## Data shown
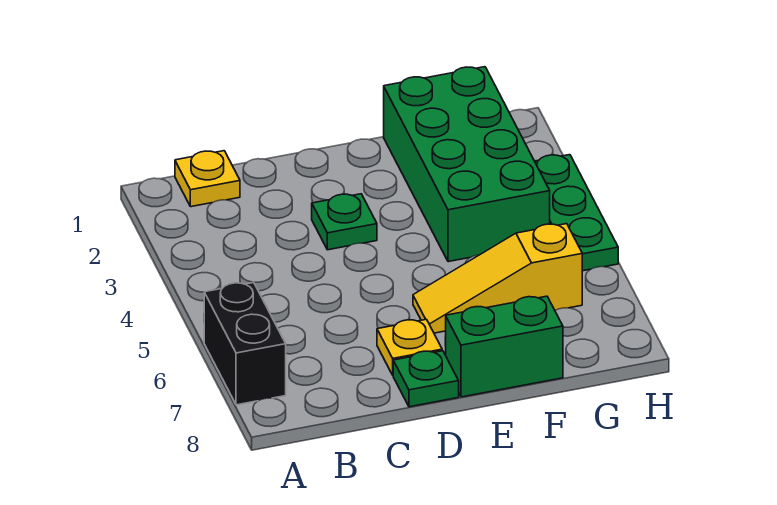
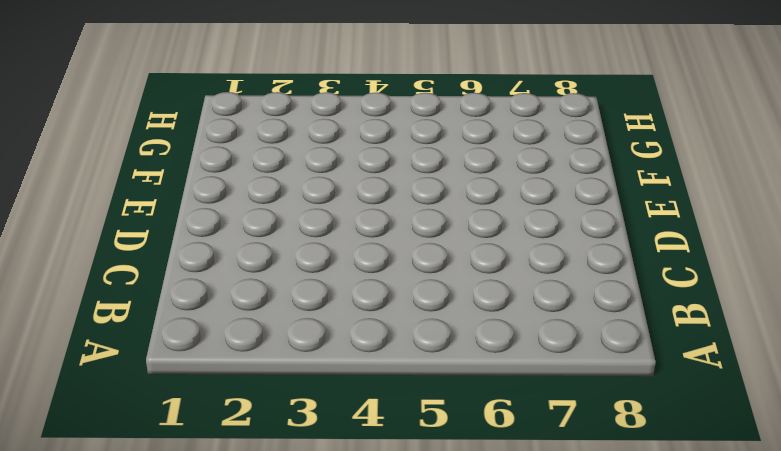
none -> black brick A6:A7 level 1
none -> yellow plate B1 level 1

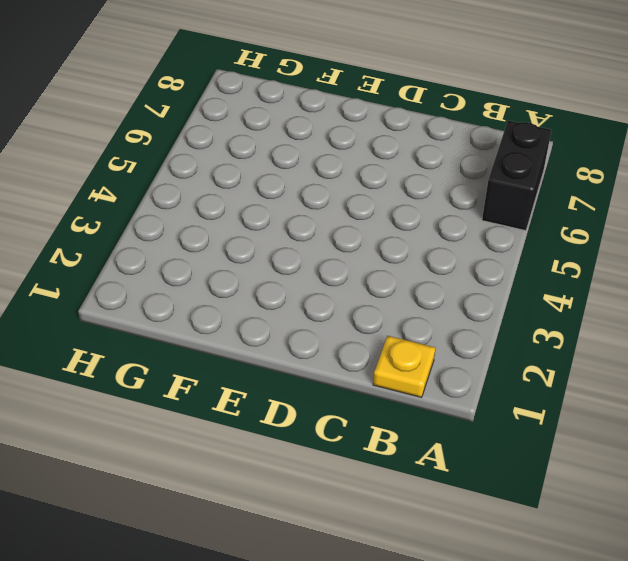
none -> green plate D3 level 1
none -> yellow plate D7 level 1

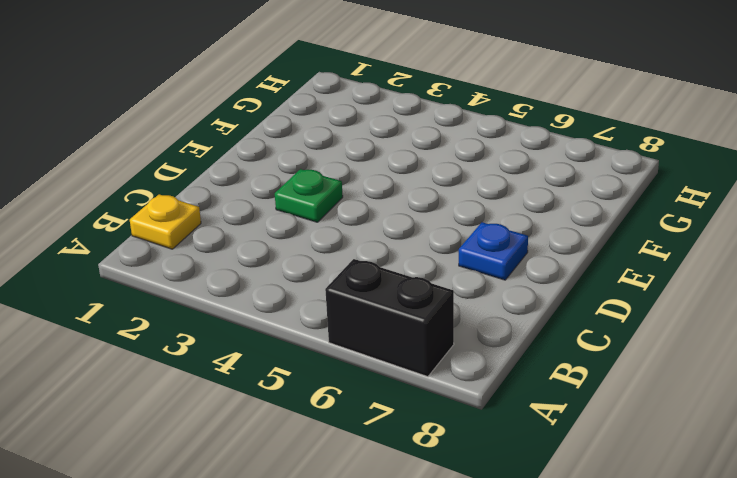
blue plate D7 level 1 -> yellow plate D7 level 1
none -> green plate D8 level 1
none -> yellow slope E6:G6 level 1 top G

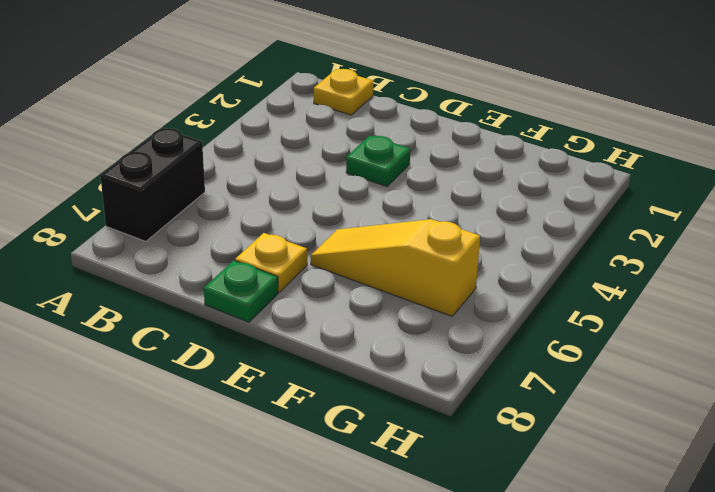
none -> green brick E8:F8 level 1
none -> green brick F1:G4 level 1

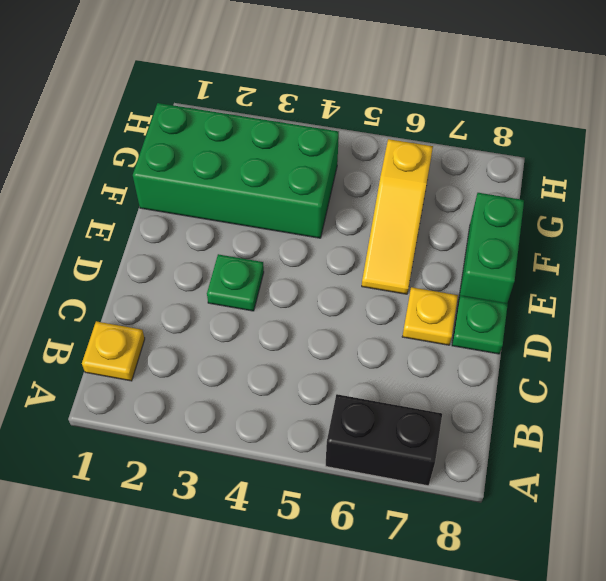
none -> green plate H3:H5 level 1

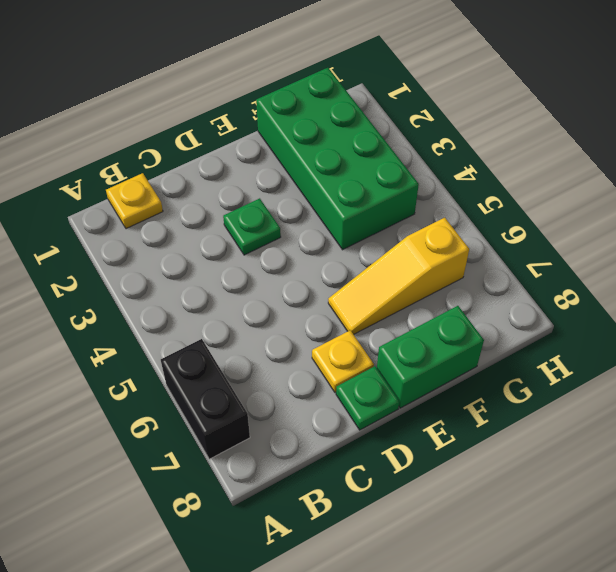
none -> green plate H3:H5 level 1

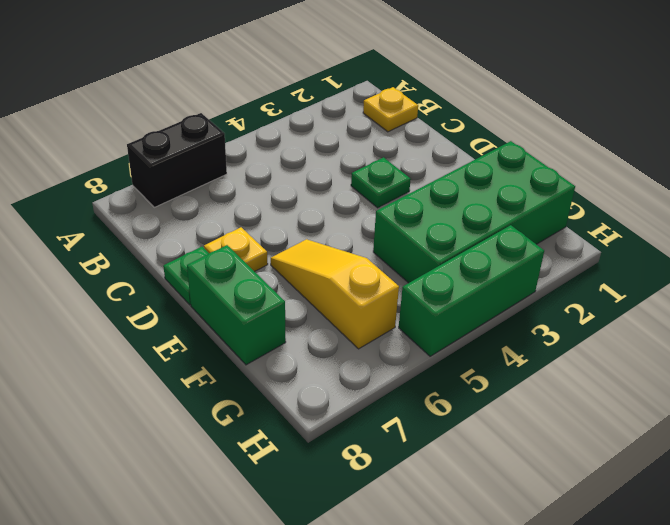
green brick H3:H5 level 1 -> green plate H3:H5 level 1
...
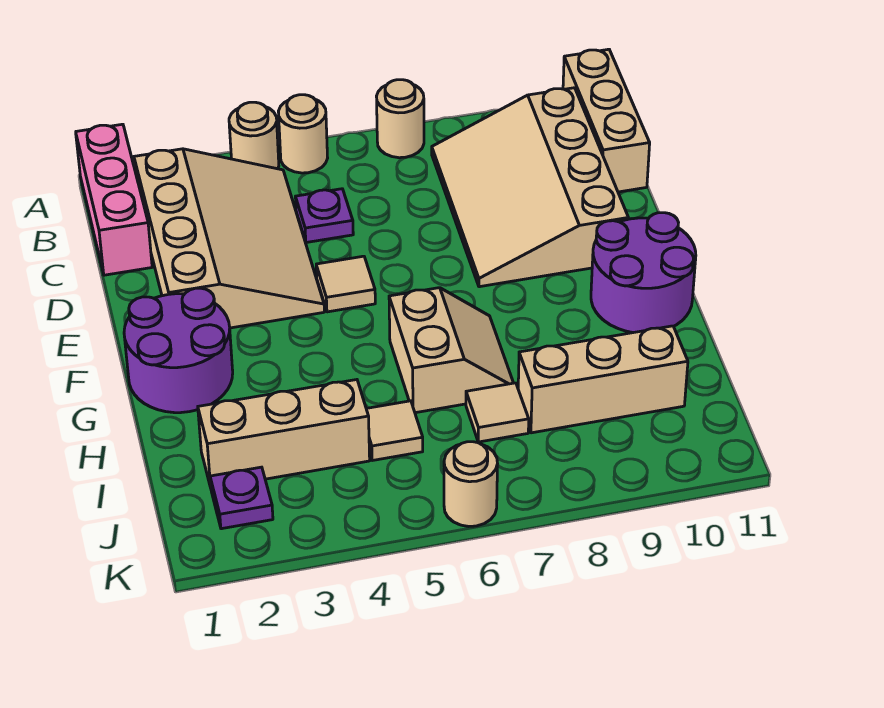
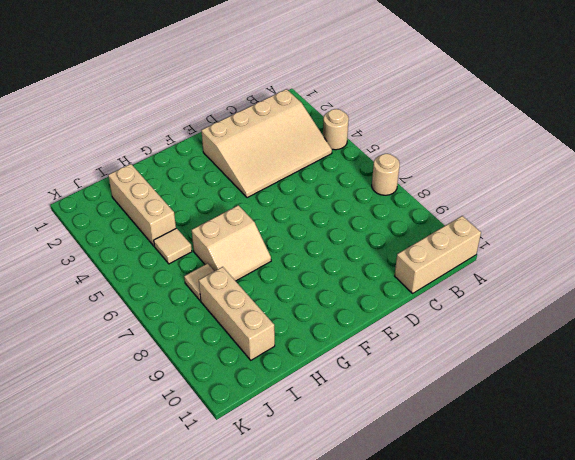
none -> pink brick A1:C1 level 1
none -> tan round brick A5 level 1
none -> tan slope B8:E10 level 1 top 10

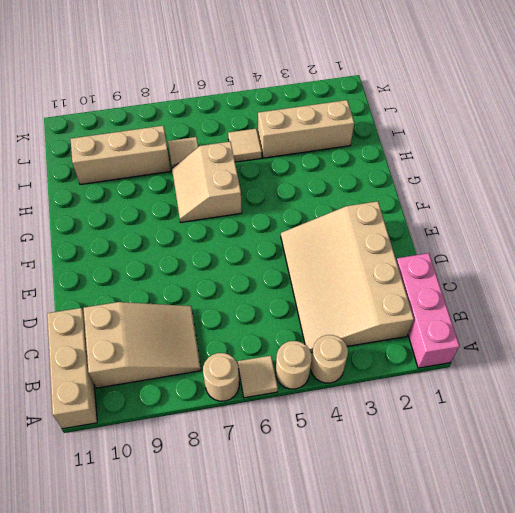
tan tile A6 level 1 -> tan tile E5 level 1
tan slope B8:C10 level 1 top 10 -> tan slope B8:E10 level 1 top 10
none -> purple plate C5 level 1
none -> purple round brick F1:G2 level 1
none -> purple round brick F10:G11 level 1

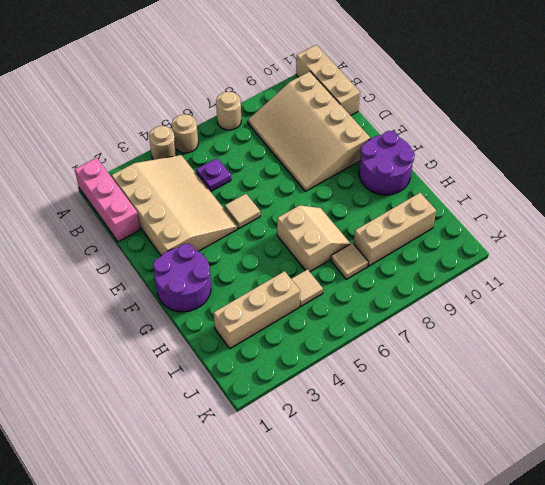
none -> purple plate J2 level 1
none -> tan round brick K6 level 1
...
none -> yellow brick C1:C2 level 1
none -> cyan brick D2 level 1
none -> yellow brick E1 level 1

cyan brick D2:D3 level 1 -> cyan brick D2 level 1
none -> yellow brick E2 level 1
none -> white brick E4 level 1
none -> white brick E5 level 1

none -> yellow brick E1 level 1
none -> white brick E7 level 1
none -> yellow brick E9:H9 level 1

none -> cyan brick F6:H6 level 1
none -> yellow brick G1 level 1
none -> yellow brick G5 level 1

## How to complete this task
What is needed is a verbatim copy of every line in the records above from the one containing "none -> purple plate J2 level 1" down to the one containing "none -> tan round brick K6 level 1", both included, and nothing more.

## Reply
none -> purple plate J2 level 1
none -> tan round brick K6 level 1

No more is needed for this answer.